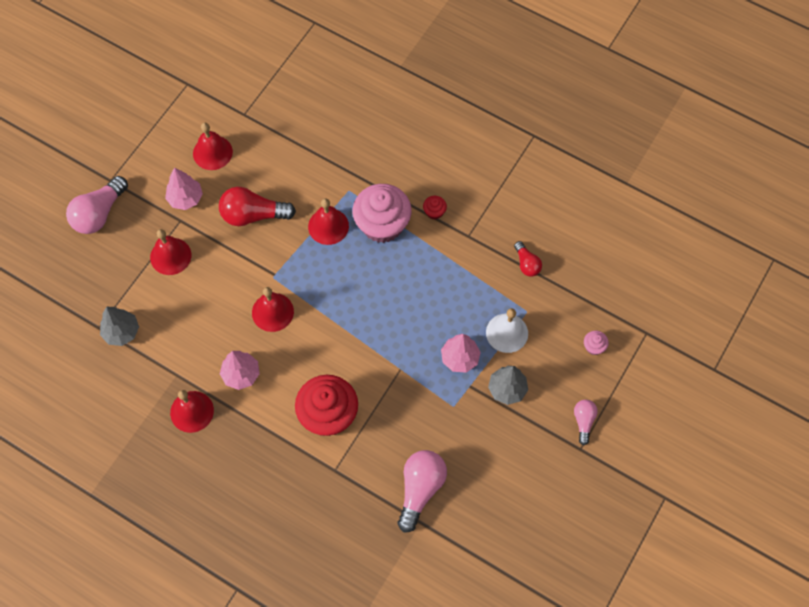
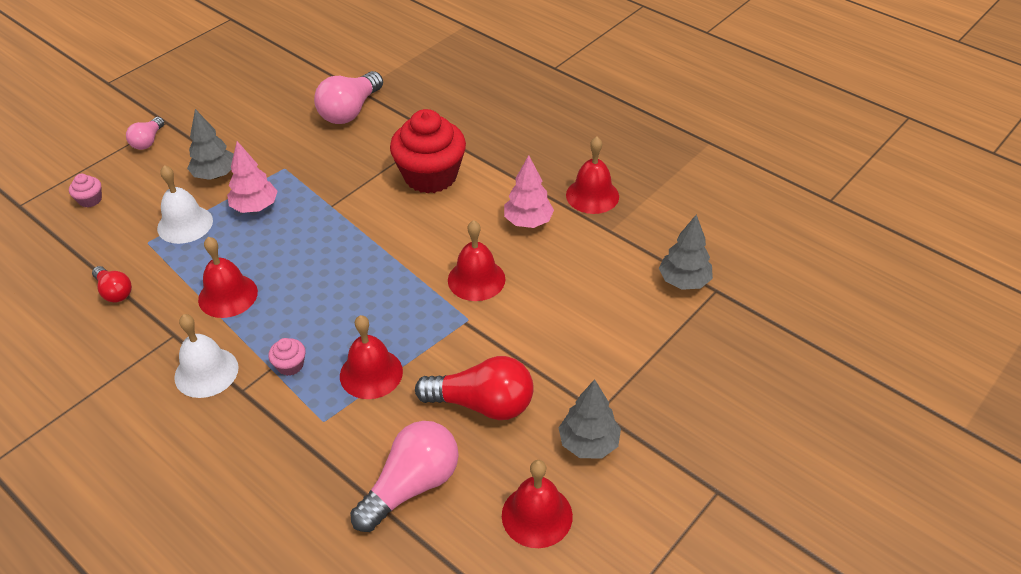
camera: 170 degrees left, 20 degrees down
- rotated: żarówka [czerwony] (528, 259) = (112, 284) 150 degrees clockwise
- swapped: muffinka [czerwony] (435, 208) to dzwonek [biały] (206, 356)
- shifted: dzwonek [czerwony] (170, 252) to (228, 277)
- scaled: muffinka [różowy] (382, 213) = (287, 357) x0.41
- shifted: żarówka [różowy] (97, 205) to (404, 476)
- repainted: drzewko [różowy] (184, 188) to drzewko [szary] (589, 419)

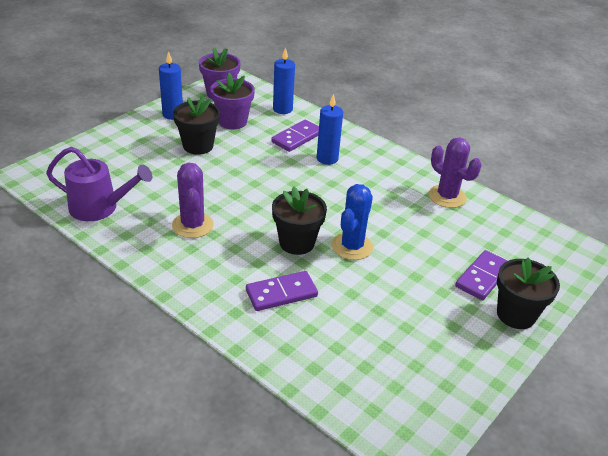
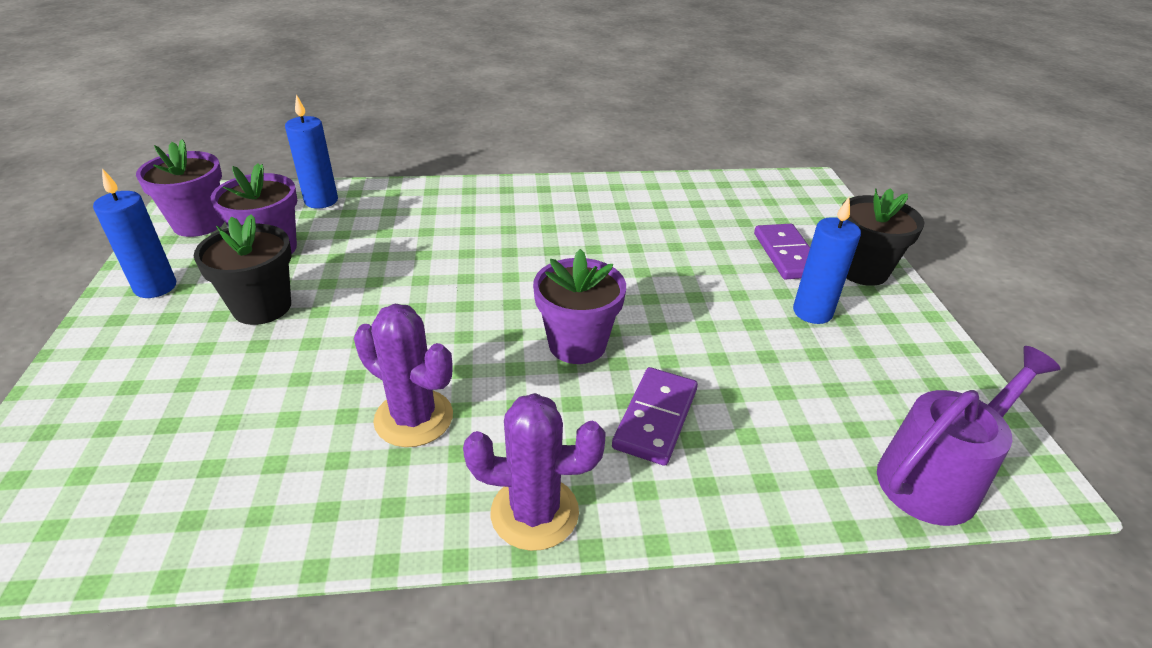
camera: 45 degrees left, 0 degrees up
- shifted: kaktus [fioletowy] (455, 172) to (534, 472)
- repainted: doniczka [czarny] (299, 221) to doniczka [fioletowy] (579, 306)
- shifted: świeca [niebieski] (330, 129) to (827, 260)
- shifted: konewka [fioletowy] (99, 184) to (969, 436)
- gone: kostka domina [fioletowy] (295, 136)
- gone: kaktus [niebieski] (352, 222)

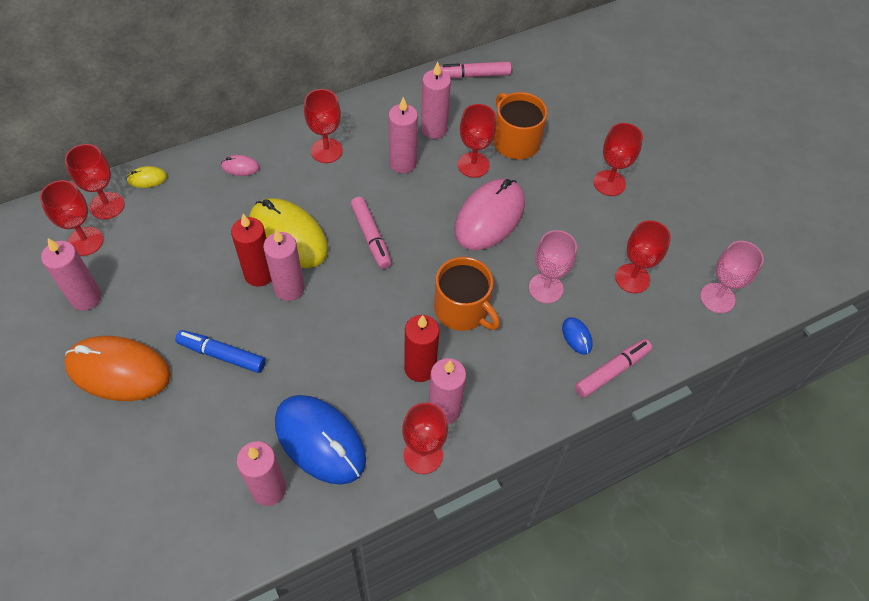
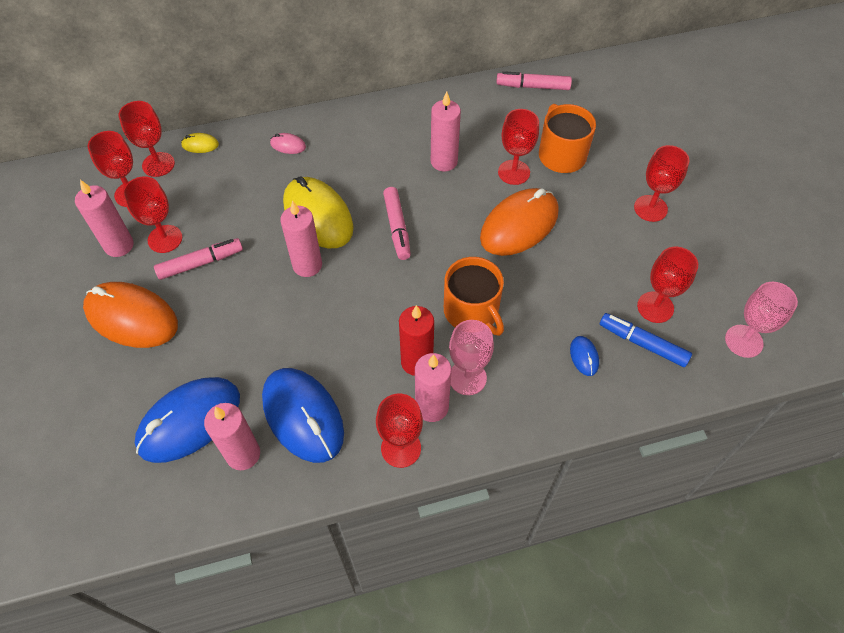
camera: 15 degrees right, 0 degrees up
- shifted: kielich [czerwony] (323, 126) to (152, 214)
- new: myszka [niebieski] (187, 420)
- shifted: flamaster [różowy] (613, 368) to (198, 259)
- shifted: kielich [różowy] (553, 267) to (471, 357)
- repainted: myszka [różowy] (489, 214) to myszka [pomarańczowy] (519, 222)
- shifted: flamaster [niebieski] (220, 351) to (646, 340)
- gone: świeca [czerwony] (251, 250)
- gone: świeca [różowy] (436, 100)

### WORK TO BE COMPLETED
Copy each line from the data above that includes "kielich".

### COMPLETED TASK
- shifted: kielich [czerwony] (323, 126) to (152, 214)
- shifted: kielich [różowy] (553, 267) to (471, 357)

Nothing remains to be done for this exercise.